# [ASSIGNED TASK]
Between the line containing "J1 pin 2: none -> +5V" and the line containing "D3: schottky (A" lies a run of lines; give that run again exactly, with both of those lines, and nothing else from the entries below.

# [DATA EXTRACT]
_ _ _

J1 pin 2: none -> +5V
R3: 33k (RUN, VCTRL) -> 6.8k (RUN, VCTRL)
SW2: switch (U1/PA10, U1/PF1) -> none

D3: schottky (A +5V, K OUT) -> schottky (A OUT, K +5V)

_ _ _

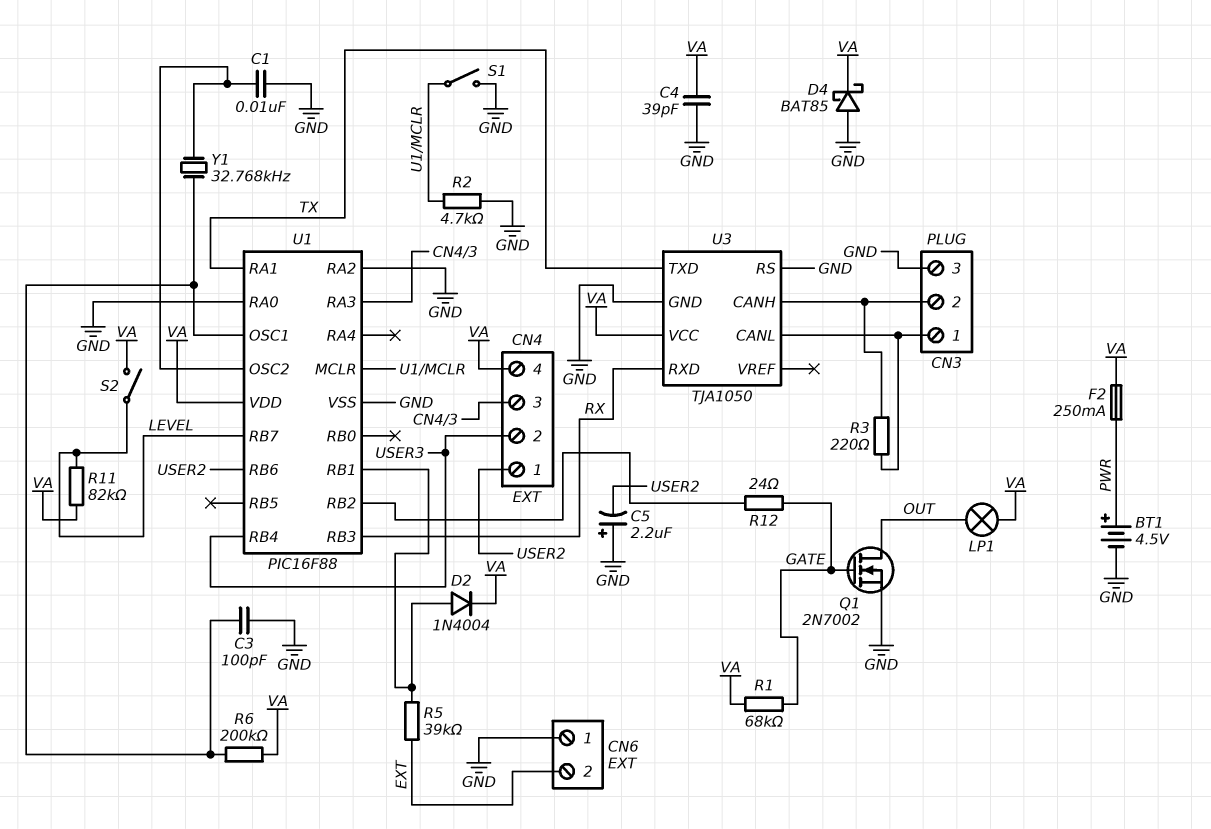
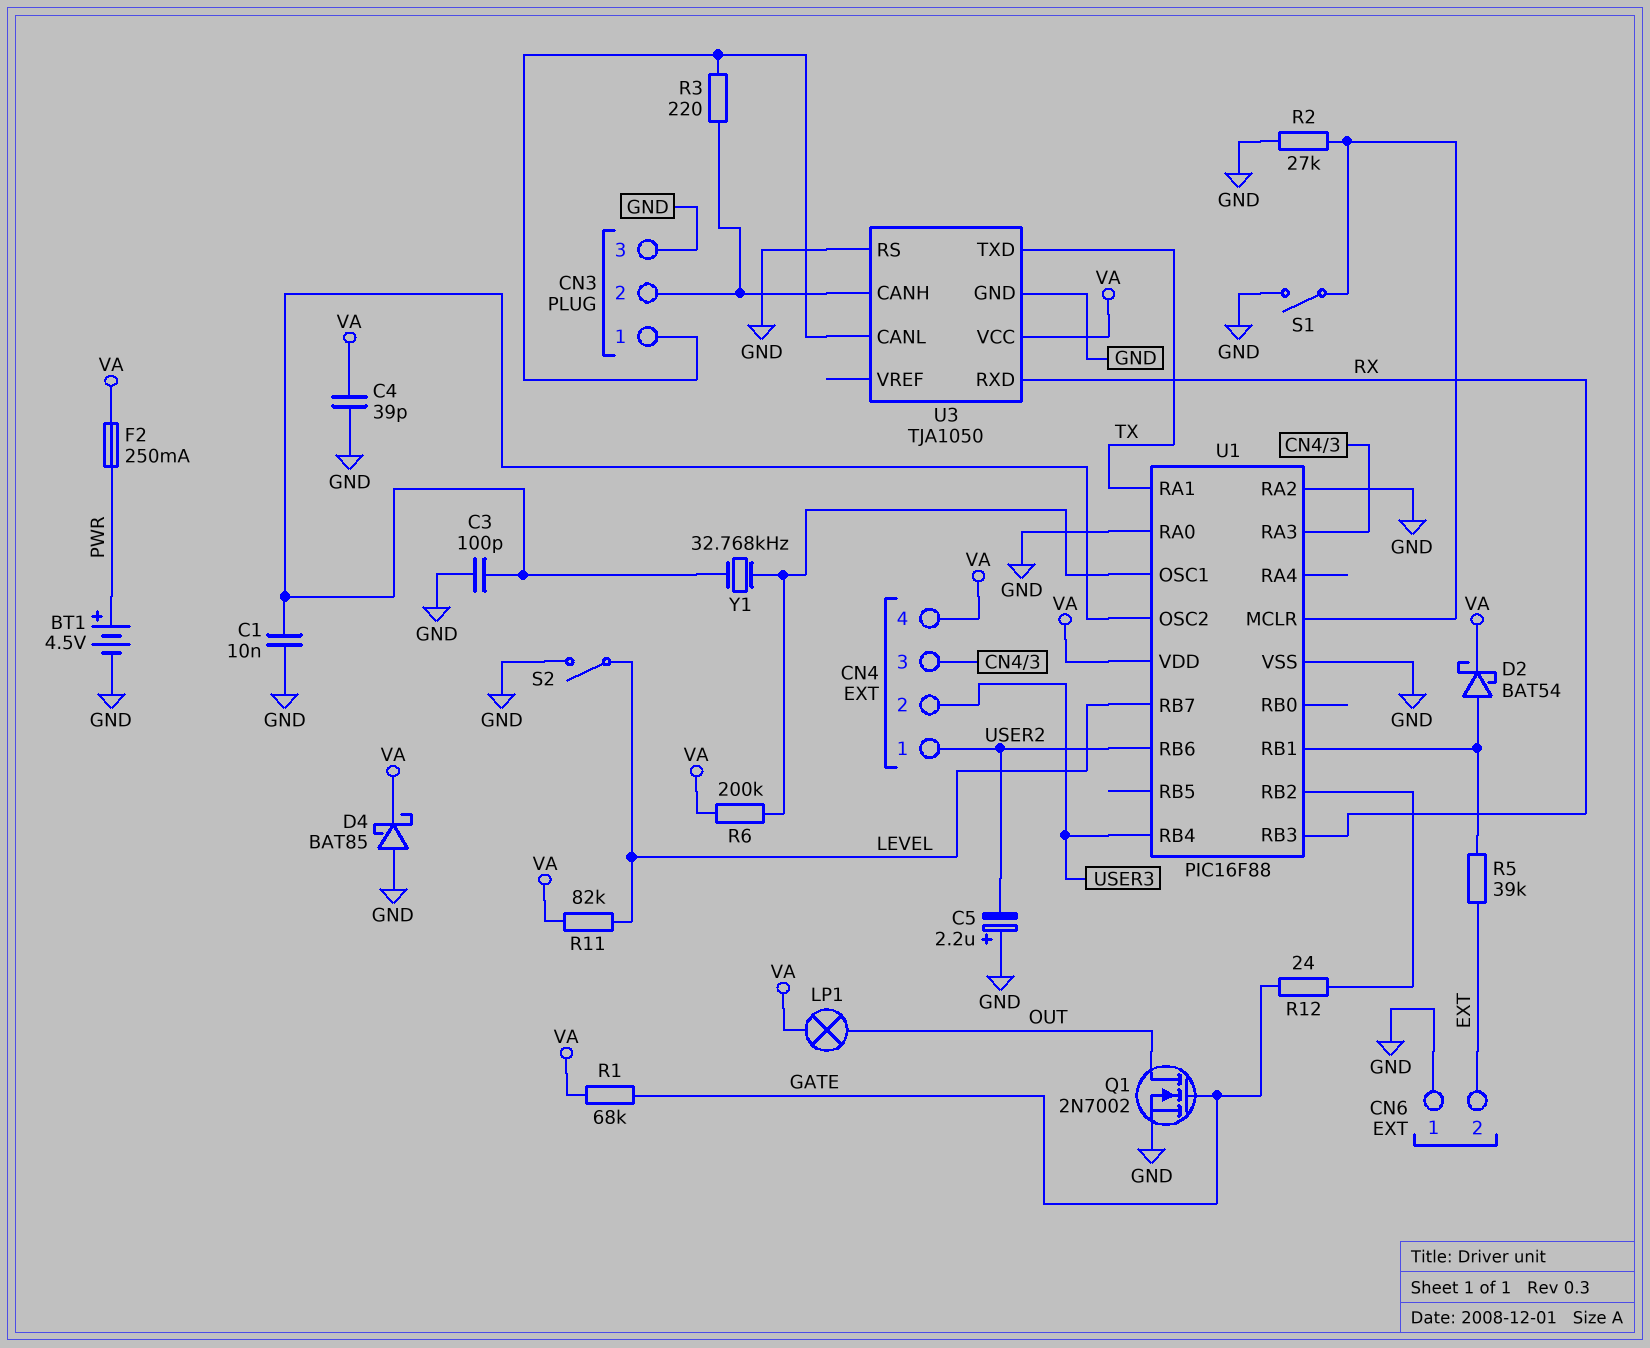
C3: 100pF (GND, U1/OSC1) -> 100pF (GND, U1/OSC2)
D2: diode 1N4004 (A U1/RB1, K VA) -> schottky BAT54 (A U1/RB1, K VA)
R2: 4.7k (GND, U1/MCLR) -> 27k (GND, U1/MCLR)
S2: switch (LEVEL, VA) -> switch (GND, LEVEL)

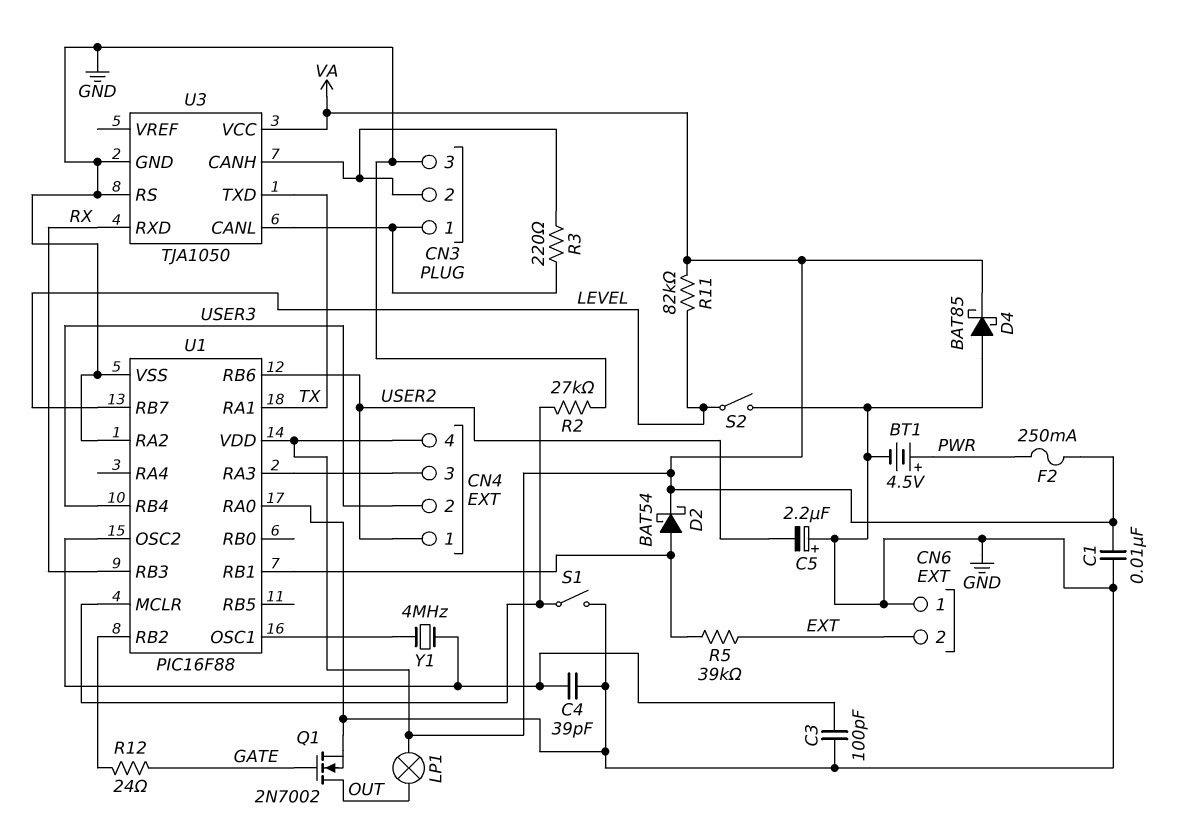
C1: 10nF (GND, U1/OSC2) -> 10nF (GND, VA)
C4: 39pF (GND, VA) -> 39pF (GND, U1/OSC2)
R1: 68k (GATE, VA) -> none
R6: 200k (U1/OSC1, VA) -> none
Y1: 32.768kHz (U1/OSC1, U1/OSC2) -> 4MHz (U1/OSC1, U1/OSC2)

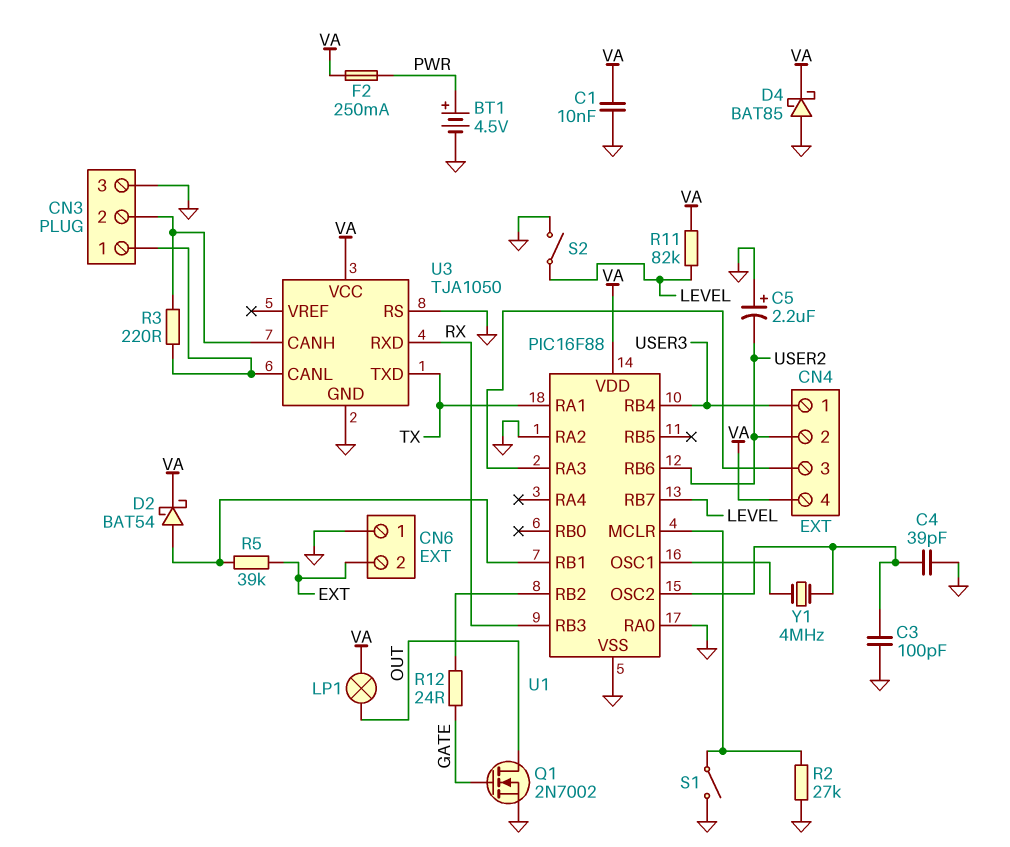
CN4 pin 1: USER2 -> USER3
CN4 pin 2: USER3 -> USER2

_ _ _

# [RESPONSE BOX]
J1 pin 2: none -> +5V
R3: 33k (RUN, VCTRL) -> 6.8k (RUN, VCTRL)
SW2: switch (U1/PA10, U1/PF1) -> none

D3: schottky (A +5V, K OUT) -> schottky (A OUT, K +5V)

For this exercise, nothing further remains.